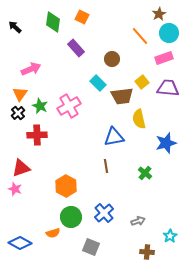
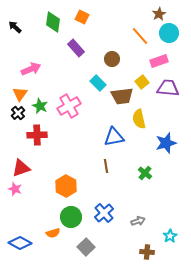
pink rectangle: moved 5 px left, 3 px down
gray square: moved 5 px left; rotated 24 degrees clockwise
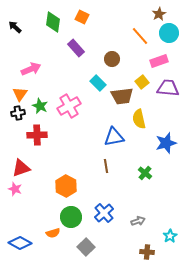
black cross: rotated 32 degrees clockwise
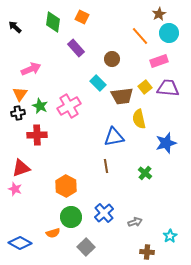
yellow square: moved 3 px right, 5 px down
gray arrow: moved 3 px left, 1 px down
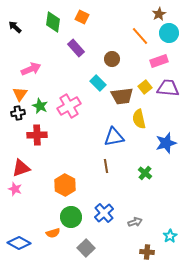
orange hexagon: moved 1 px left, 1 px up
blue diamond: moved 1 px left
gray square: moved 1 px down
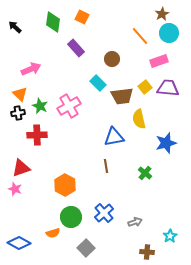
brown star: moved 3 px right
orange triangle: rotated 21 degrees counterclockwise
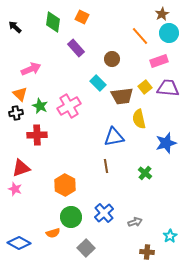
black cross: moved 2 px left
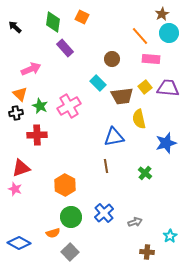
purple rectangle: moved 11 px left
pink rectangle: moved 8 px left, 2 px up; rotated 24 degrees clockwise
gray square: moved 16 px left, 4 px down
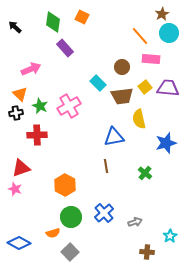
brown circle: moved 10 px right, 8 px down
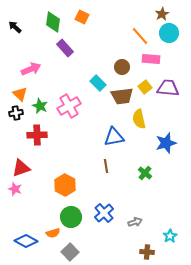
blue diamond: moved 7 px right, 2 px up
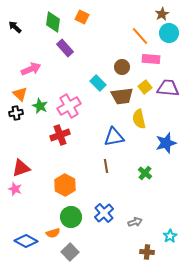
red cross: moved 23 px right; rotated 18 degrees counterclockwise
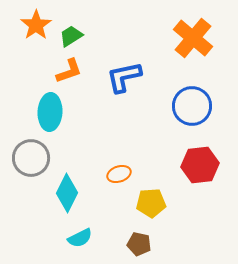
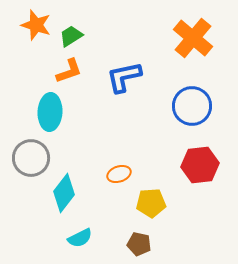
orange star: rotated 20 degrees counterclockwise
cyan diamond: moved 3 px left; rotated 12 degrees clockwise
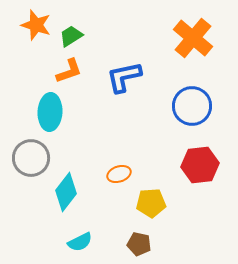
cyan diamond: moved 2 px right, 1 px up
cyan semicircle: moved 4 px down
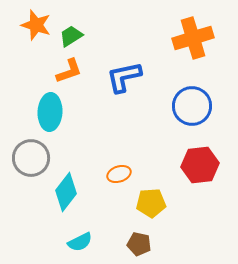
orange cross: rotated 33 degrees clockwise
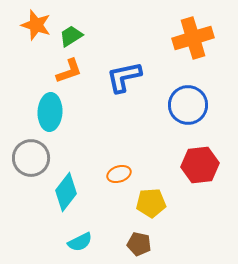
blue circle: moved 4 px left, 1 px up
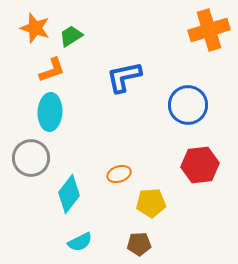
orange star: moved 1 px left, 3 px down
orange cross: moved 16 px right, 8 px up
orange L-shape: moved 17 px left, 1 px up
cyan diamond: moved 3 px right, 2 px down
brown pentagon: rotated 15 degrees counterclockwise
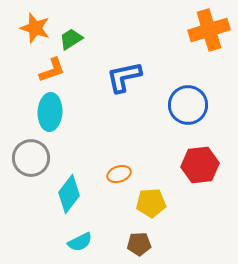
green trapezoid: moved 3 px down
====
_What the task asks_. Could you write out, word for word, the part that opens at the start of the records and closes with the line containing "black cross: moved 2 px left", including that line but leaving out the pictures?

_Written reply_.
pink rectangle: moved 5 px left, 3 px down
gray square: moved 5 px left; rotated 24 degrees clockwise
black cross: rotated 32 degrees clockwise
yellow square: moved 3 px right, 5 px down
gray arrow: moved 3 px left, 1 px down
orange hexagon: moved 1 px left, 1 px up
blue diamond: moved 1 px left
gray square: moved 1 px down
brown star: moved 3 px right
orange triangle: rotated 21 degrees counterclockwise
black cross: moved 2 px left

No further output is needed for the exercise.